Work task: Filter out every line below that lacks "camera", and copy the rest.

Source material:
- - - -

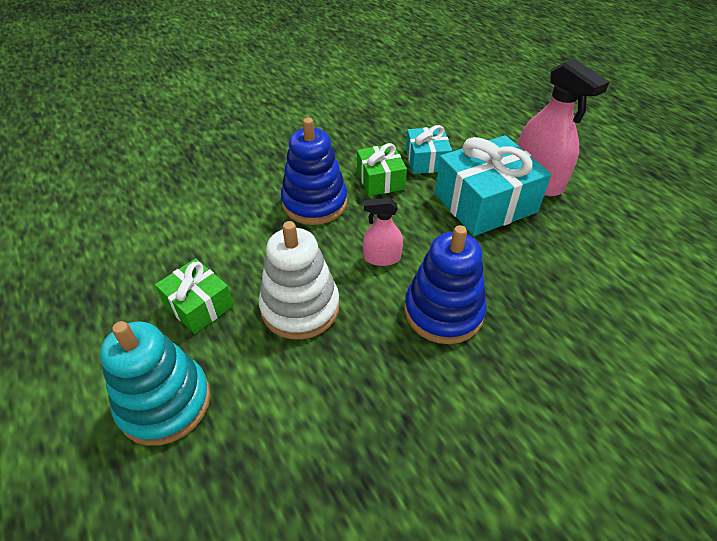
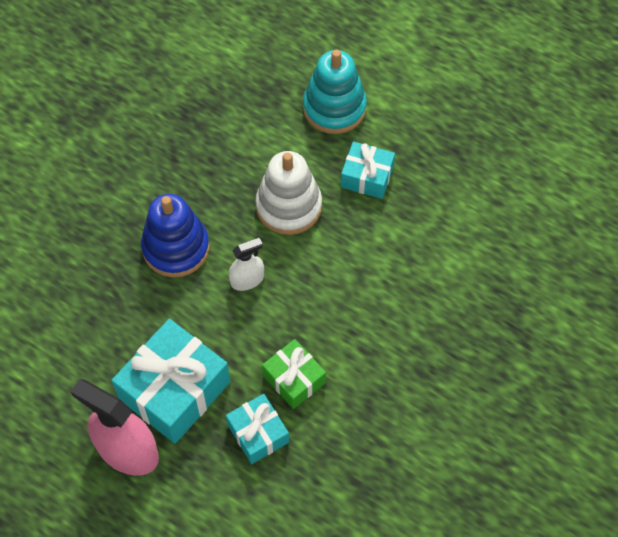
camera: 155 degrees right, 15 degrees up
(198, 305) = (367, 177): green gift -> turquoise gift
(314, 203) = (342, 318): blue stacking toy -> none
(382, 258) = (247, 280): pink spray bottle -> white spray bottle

- - - -

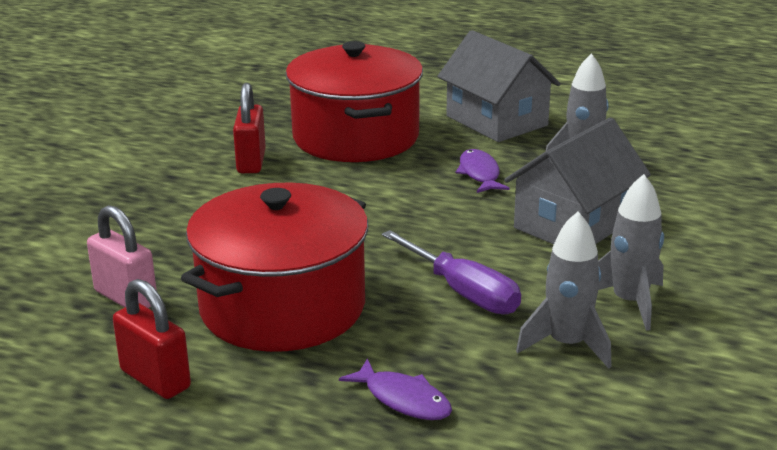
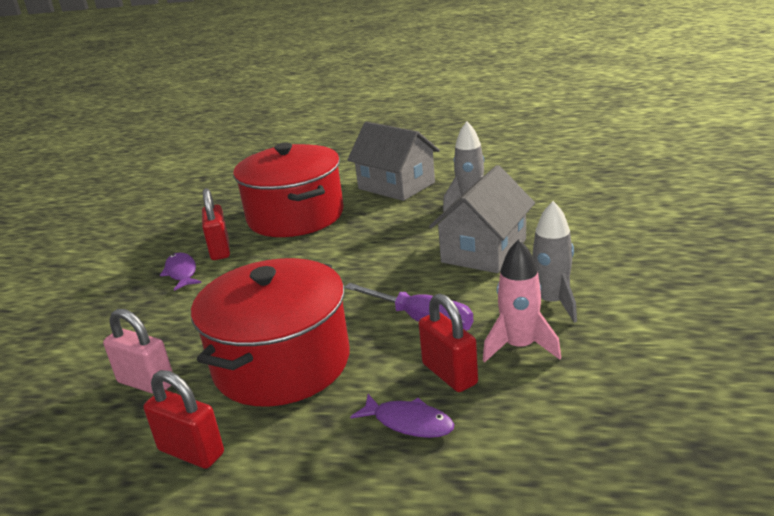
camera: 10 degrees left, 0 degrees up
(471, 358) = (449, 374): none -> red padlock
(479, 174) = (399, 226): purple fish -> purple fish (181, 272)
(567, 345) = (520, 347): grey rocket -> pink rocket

- - - -

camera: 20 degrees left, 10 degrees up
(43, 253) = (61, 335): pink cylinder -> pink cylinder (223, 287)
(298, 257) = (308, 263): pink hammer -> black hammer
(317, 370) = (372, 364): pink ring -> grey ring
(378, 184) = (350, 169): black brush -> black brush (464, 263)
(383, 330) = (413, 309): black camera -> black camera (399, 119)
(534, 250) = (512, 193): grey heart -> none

- - - -

Response for this exercise:
camera: 155 degrees right, 15 degrees up
camera: 10 degrees left, 0 degrees up
camera: 20 degrees left, 10 degrees up
(383, 330) = (413, 309): black camera -> black camera (399, 119)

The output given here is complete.